[Annotation records]
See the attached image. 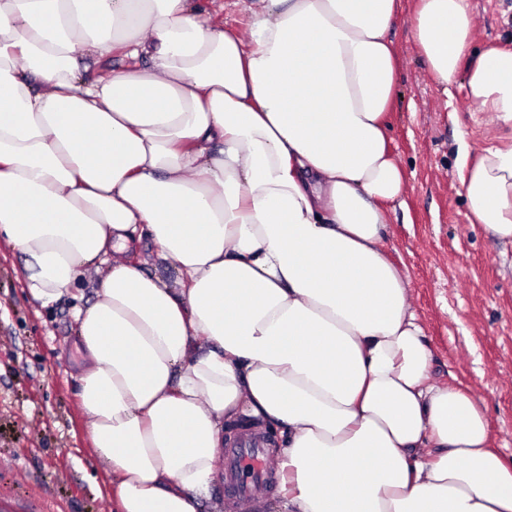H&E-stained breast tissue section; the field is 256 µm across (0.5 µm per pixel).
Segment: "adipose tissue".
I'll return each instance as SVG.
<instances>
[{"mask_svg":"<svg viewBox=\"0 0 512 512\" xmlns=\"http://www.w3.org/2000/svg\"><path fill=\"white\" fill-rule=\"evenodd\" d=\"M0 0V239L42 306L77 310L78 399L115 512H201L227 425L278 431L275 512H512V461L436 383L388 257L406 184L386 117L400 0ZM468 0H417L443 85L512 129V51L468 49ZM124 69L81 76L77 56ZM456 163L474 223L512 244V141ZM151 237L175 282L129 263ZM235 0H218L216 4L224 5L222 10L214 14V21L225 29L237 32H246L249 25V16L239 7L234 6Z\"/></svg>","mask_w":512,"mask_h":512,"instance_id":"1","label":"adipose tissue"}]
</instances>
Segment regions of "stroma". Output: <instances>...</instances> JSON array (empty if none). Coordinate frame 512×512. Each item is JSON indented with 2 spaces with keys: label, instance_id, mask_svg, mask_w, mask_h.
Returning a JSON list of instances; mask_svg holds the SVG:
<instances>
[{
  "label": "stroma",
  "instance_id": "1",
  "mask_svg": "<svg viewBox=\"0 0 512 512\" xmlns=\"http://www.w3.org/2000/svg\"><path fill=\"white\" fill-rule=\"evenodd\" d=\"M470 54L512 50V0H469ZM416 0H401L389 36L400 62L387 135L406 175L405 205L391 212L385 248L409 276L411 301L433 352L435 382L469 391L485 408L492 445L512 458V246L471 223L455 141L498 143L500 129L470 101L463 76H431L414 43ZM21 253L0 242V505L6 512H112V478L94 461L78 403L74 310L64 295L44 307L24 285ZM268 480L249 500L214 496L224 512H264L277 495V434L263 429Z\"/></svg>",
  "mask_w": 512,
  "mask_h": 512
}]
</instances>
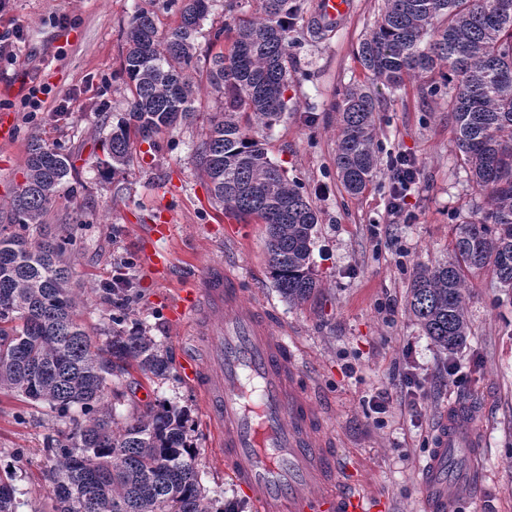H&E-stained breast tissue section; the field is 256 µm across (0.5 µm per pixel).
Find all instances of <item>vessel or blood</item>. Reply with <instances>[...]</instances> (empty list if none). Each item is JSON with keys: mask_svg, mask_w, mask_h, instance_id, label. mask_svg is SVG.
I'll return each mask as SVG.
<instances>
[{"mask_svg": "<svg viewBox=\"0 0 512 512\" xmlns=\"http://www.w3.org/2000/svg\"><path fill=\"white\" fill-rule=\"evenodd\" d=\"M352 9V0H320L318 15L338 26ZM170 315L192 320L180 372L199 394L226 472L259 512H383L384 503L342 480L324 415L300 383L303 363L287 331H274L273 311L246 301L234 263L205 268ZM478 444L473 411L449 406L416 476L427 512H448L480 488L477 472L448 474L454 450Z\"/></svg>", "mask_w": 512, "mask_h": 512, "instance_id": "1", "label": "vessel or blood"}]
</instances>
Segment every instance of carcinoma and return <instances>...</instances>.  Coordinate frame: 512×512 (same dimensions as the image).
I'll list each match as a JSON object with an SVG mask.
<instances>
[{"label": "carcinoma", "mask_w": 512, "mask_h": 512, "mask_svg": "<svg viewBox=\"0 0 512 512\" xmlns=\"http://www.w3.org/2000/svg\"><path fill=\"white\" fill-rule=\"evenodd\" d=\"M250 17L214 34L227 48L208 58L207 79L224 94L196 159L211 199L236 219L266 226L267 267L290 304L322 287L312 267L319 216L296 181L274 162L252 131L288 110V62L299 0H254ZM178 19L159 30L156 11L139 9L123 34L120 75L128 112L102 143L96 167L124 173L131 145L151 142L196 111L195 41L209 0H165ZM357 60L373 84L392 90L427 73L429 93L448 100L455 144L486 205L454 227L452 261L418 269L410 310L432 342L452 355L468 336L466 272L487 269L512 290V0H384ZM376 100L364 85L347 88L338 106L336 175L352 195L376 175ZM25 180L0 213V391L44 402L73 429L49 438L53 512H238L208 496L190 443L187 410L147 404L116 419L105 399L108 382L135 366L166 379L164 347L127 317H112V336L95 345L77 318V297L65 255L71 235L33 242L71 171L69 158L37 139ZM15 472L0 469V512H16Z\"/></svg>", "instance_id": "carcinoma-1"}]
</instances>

Exercise objective: In the records above, return only the line that contains "Segment every instance" and every line after it through the last, exactly as they appear.

Output of the task:
Segment every instance of carcinoma and return <instances>...</instances>.  Coordinate frame: 512×512 (same dimensions as the image).
I'll list each match as a JSON object with an SVG mask.
<instances>
[{"label": "carcinoma", "mask_w": 512, "mask_h": 512, "mask_svg": "<svg viewBox=\"0 0 512 512\" xmlns=\"http://www.w3.org/2000/svg\"><path fill=\"white\" fill-rule=\"evenodd\" d=\"M250 17L214 34L227 48L208 58L207 79L224 94L196 159L211 199L236 219L266 226L267 267L290 304L322 287L312 267L319 216L296 181L274 162L252 131L288 110V62L299 0H254ZM178 19L159 30L156 11L139 9L123 34L120 75L128 112L102 143L96 167L124 173L131 145L151 142L196 111L195 41L209 0H165ZM357 60L373 84L392 90L427 73L429 93L448 100L455 144L486 205L454 227L452 261L418 269L410 310L432 342L452 355L468 336L466 272L487 269L512 290V0H384ZM376 100L364 85L347 88L338 106L336 175L352 195L376 175ZM25 180L0 213V391L44 402L73 429L49 438L53 512H238L208 496L190 443L187 410L147 404L116 419L105 399L108 382L135 366L166 379L164 347L127 317H112V336L95 345L77 318V297L65 255L71 235L33 242L71 171L69 158L37 139ZM15 472L0 469V512H16Z\"/></svg>", "instance_id": "carcinoma-1"}]
</instances>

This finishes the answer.